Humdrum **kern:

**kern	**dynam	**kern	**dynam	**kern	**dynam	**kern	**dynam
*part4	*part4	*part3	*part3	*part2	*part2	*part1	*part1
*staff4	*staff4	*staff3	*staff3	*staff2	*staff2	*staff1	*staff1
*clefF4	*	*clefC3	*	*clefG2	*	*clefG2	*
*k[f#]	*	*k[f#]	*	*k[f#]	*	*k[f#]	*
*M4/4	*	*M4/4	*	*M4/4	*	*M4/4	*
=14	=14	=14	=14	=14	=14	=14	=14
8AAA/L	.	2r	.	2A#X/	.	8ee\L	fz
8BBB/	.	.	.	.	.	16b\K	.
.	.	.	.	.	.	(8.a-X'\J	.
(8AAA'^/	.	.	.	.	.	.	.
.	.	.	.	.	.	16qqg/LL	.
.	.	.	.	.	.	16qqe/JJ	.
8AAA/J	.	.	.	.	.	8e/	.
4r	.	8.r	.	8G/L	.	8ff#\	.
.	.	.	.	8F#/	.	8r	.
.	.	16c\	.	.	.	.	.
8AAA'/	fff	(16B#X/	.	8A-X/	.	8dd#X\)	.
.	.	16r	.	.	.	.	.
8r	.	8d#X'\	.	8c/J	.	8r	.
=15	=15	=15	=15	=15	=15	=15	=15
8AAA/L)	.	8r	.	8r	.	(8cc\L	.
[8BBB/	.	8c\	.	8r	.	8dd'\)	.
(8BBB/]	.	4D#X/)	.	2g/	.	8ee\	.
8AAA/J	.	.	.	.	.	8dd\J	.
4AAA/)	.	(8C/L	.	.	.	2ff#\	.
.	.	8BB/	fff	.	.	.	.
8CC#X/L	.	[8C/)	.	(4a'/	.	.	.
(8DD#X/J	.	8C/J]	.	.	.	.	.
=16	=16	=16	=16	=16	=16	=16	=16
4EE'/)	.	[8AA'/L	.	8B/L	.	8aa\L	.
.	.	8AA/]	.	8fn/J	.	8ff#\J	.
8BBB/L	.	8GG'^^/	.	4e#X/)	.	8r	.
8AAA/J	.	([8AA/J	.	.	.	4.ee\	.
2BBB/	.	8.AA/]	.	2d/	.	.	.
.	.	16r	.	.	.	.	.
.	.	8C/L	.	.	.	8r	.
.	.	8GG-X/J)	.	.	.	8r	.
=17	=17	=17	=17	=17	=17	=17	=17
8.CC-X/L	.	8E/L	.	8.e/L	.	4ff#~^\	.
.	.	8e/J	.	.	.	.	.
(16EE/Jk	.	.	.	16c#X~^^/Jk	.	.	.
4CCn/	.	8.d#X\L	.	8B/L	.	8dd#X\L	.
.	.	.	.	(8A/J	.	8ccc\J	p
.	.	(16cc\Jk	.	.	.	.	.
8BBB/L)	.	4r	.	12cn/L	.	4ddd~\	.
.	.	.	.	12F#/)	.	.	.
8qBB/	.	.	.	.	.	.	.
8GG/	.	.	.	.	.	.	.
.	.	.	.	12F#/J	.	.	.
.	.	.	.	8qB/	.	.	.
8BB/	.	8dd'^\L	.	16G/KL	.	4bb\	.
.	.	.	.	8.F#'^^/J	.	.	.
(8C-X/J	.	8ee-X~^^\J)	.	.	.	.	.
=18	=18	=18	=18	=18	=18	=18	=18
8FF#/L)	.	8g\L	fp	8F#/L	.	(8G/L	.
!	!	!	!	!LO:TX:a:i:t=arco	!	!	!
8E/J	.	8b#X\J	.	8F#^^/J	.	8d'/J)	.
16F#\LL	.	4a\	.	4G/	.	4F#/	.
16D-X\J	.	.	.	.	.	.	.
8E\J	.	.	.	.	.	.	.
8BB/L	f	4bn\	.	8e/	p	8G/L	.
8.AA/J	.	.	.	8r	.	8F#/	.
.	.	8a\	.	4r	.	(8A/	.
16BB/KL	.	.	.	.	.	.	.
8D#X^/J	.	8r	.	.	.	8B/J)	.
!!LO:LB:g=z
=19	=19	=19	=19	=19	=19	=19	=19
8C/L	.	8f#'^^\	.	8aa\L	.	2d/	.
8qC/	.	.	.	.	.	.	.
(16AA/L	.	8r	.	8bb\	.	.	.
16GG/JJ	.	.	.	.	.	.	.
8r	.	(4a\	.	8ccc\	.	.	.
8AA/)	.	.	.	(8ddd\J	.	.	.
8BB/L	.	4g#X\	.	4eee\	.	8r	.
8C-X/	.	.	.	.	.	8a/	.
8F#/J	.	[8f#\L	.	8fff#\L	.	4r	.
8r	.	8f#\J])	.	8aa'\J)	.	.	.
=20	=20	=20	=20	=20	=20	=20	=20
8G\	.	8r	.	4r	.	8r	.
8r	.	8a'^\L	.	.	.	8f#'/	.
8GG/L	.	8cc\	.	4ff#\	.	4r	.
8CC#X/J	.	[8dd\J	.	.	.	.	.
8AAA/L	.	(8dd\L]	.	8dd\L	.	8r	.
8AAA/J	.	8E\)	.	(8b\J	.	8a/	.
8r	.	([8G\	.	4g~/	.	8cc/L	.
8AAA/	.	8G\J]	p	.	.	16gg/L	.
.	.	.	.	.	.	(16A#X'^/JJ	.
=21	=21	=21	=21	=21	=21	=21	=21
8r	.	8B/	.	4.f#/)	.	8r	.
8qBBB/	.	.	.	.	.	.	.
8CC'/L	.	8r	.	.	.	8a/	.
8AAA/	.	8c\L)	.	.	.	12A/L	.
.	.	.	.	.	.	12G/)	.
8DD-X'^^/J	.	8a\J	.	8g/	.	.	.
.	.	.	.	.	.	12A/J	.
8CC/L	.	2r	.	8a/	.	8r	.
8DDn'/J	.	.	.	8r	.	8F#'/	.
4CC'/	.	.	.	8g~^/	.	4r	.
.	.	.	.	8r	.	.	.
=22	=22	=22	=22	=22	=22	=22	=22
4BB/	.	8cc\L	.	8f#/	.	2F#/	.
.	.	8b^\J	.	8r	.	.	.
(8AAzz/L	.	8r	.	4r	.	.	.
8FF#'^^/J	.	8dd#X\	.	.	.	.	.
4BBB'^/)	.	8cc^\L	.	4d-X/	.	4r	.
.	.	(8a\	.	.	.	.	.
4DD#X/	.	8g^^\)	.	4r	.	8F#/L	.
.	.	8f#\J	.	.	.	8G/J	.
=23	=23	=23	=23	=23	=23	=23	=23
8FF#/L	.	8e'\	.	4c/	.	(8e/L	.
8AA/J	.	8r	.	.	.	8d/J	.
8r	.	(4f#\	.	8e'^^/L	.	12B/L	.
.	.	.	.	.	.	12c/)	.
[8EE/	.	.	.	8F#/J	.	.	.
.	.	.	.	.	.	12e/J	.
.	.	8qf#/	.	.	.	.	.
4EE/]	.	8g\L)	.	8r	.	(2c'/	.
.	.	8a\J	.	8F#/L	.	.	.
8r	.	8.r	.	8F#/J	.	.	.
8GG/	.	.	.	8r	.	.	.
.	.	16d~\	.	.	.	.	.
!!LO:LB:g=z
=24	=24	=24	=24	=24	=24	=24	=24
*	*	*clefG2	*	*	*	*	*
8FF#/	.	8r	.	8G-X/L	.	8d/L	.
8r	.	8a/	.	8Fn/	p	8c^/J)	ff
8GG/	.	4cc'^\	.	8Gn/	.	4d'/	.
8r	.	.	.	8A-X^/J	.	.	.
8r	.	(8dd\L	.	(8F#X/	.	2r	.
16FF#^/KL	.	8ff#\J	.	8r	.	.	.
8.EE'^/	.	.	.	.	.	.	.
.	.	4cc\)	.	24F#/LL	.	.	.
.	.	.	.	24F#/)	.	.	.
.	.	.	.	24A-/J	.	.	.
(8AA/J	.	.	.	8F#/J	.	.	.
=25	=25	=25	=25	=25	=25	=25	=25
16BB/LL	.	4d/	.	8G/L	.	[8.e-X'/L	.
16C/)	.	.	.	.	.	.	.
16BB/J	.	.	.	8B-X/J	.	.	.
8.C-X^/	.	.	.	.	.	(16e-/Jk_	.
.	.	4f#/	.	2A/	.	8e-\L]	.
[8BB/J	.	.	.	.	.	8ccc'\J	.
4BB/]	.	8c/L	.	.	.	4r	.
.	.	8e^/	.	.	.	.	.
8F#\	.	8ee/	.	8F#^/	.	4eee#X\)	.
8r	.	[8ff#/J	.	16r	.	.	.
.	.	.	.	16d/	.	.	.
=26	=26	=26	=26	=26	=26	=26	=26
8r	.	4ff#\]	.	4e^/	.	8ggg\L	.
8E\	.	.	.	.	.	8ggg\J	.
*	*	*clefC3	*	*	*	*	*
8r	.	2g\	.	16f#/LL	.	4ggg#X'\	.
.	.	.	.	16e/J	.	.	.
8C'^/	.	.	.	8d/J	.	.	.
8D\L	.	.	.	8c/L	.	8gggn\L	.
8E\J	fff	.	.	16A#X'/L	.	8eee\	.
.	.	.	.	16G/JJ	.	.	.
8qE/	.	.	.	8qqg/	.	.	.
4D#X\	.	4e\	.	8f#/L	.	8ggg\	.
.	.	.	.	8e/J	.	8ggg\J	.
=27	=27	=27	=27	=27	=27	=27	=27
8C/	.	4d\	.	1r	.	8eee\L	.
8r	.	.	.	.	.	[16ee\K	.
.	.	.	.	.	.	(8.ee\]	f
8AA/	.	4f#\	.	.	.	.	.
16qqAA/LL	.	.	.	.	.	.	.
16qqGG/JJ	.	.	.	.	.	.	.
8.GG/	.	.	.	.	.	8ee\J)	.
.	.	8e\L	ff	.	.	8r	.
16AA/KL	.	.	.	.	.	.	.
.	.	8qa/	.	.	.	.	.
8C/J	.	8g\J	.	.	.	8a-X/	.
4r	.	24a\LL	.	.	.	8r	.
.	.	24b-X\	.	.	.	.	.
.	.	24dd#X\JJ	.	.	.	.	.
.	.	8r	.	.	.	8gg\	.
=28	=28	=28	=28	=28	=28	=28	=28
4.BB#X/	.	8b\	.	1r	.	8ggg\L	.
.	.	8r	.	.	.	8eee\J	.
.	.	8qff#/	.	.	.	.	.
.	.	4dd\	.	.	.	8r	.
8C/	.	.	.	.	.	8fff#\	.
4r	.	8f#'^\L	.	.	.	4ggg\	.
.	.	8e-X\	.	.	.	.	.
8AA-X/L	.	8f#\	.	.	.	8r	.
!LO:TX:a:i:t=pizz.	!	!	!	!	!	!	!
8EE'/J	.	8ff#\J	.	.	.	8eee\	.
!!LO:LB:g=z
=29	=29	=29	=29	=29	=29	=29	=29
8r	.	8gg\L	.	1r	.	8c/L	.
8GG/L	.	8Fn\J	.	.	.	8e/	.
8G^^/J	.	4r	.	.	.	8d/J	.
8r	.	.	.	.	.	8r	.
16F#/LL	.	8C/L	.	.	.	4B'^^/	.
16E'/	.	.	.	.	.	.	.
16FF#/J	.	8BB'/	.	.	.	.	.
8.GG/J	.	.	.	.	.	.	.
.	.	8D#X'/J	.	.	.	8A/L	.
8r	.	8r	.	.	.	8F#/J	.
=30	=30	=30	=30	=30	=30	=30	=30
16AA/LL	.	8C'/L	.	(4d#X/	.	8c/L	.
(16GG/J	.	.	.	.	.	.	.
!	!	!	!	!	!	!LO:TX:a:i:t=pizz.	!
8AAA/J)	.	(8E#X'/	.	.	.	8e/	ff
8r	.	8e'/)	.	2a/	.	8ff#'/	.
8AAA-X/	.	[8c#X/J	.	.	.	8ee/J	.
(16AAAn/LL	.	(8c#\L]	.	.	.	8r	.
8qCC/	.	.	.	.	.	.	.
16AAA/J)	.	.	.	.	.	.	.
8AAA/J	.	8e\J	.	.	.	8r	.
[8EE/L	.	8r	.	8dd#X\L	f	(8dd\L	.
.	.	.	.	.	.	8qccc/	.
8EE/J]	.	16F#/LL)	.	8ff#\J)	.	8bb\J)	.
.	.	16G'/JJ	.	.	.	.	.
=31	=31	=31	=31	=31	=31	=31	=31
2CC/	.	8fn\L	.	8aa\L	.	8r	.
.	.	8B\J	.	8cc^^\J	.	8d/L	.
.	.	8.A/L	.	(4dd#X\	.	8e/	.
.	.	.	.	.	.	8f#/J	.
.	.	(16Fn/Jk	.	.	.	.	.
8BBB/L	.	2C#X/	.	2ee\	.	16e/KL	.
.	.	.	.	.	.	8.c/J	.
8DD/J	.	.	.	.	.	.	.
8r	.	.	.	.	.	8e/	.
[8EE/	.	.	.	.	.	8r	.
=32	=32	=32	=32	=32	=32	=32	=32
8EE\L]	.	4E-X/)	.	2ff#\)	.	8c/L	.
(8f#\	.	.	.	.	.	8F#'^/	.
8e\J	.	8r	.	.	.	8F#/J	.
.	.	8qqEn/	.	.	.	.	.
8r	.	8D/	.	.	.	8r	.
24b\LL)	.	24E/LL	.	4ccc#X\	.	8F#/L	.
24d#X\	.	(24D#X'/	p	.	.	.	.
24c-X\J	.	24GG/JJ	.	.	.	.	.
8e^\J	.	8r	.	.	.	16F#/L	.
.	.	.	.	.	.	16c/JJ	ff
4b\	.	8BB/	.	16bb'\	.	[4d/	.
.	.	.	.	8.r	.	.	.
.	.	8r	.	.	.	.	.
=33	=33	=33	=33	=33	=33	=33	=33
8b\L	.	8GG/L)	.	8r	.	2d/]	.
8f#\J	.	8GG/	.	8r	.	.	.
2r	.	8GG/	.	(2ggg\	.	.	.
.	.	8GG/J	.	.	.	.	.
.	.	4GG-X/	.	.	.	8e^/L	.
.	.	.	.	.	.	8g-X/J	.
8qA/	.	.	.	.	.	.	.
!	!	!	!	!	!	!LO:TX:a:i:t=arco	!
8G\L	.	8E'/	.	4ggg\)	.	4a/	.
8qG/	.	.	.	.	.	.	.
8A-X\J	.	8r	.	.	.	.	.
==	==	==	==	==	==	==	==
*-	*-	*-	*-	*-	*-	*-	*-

▸ **STATED PROBLEM**
List each line in the data above that contains the string "kern". Case counts.

▸ **WRITTEN RESPONSE**
Humdrum **kern:
**kern	**dynam	**kern	**dynam	**kern	**dynam	**kern	**dynam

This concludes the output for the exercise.